+++ THE DATA

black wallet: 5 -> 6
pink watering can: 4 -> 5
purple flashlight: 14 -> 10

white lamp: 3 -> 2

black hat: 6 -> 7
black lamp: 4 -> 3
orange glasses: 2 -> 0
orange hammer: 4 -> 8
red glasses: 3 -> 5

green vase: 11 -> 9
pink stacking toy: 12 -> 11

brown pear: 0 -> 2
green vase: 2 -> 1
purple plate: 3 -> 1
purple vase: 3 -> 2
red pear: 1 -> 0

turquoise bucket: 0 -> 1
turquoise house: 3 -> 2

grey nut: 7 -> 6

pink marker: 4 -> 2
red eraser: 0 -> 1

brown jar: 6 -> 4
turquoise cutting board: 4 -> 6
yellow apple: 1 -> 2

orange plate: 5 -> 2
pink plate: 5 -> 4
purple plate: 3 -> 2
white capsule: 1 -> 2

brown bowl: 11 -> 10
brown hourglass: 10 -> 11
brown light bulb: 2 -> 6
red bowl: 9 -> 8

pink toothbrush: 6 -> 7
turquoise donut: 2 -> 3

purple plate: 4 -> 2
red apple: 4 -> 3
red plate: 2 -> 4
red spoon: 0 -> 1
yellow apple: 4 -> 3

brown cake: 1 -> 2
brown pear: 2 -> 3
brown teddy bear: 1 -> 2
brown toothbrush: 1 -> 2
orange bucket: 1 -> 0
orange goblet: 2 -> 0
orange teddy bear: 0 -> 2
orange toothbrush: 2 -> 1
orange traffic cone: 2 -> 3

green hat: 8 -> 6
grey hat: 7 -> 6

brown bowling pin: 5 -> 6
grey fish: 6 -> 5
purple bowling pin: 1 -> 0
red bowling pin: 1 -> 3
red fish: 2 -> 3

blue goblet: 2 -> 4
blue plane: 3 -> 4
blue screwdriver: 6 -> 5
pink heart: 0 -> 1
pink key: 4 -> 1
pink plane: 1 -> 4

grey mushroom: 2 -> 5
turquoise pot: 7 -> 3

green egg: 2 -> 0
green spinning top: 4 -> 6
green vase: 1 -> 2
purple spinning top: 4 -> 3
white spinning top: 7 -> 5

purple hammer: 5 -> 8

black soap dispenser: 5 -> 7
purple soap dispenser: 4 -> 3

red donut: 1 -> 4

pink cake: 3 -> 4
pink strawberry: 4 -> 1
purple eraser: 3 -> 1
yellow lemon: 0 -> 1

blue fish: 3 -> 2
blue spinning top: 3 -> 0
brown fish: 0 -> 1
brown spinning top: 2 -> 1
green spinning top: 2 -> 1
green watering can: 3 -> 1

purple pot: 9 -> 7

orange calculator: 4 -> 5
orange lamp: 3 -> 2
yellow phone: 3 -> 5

++++++

[WHAT IS BEING ASKED] Could you reproduce every line of the listing exactly?

[TASK SOLUTION]
black wallet: 5 -> 6
pink watering can: 4 -> 5
purple flashlight: 14 -> 10

white lamp: 3 -> 2

black hat: 6 -> 7
black lamp: 4 -> 3
orange glasses: 2 -> 0
orange hammer: 4 -> 8
red glasses: 3 -> 5

green vase: 11 -> 9
pink stacking toy: 12 -> 11

brown pear: 0 -> 2
green vase: 2 -> 1
purple plate: 3 -> 1
purple vase: 3 -> 2
red pear: 1 -> 0

turquoise bucket: 0 -> 1
turquoise house: 3 -> 2

grey nut: 7 -> 6

pink marker: 4 -> 2
red eraser: 0 -> 1

brown jar: 6 -> 4
turquoise cutting board: 4 -> 6
yellow apple: 1 -> 2

orange plate: 5 -> 2
pink plate: 5 -> 4
purple plate: 3 -> 2
white capsule: 1 -> 2

brown bowl: 11 -> 10
brown hourglass: 10 -> 11
brown light bulb: 2 -> 6
red bowl: 9 -> 8

pink toothbrush: 6 -> 7
turquoise donut: 2 -> 3

purple plate: 4 -> 2
red apple: 4 -> 3
red plate: 2 -> 4
red spoon: 0 -> 1
yellow apple: 4 -> 3

brown cake: 1 -> 2
brown pear: 2 -> 3
brown teddy bear: 1 -> 2
brown toothbrush: 1 -> 2
orange bucket: 1 -> 0
orange goblet: 2 -> 0
orange teddy bear: 0 -> 2
orange toothbrush: 2 -> 1
orange traffic cone: 2 -> 3

green hat: 8 -> 6
grey hat: 7 -> 6

brown bowling pin: 5 -> 6
grey fish: 6 -> 5
purple bowling pin: 1 -> 0
red bowling pin: 1 -> 3
red fish: 2 -> 3

blue goblet: 2 -> 4
blue plane: 3 -> 4
blue screwdriver: 6 -> 5
pink heart: 0 -> 1
pink key: 4 -> 1
pink plane: 1 -> 4

grey mushroom: 2 -> 5
turquoise pot: 7 -> 3

green egg: 2 -> 0
green spinning top: 4 -> 6
green vase: 1 -> 2
purple spinning top: 4 -> 3
white spinning top: 7 -> 5

purple hammer: 5 -> 8

black soap dispenser: 5 -> 7
purple soap dispenser: 4 -> 3

red donut: 1 -> 4

pink cake: 3 -> 4
pink strawberry: 4 -> 1
purple eraser: 3 -> 1
yellow lemon: 0 -> 1

blue fish: 3 -> 2
blue spinning top: 3 -> 0
brown fish: 0 -> 1
brown spinning top: 2 -> 1
green spinning top: 2 -> 1
green watering can: 3 -> 1

purple pot: 9 -> 7

orange calculator: 4 -> 5
orange lamp: 3 -> 2
yellow phone: 3 -> 5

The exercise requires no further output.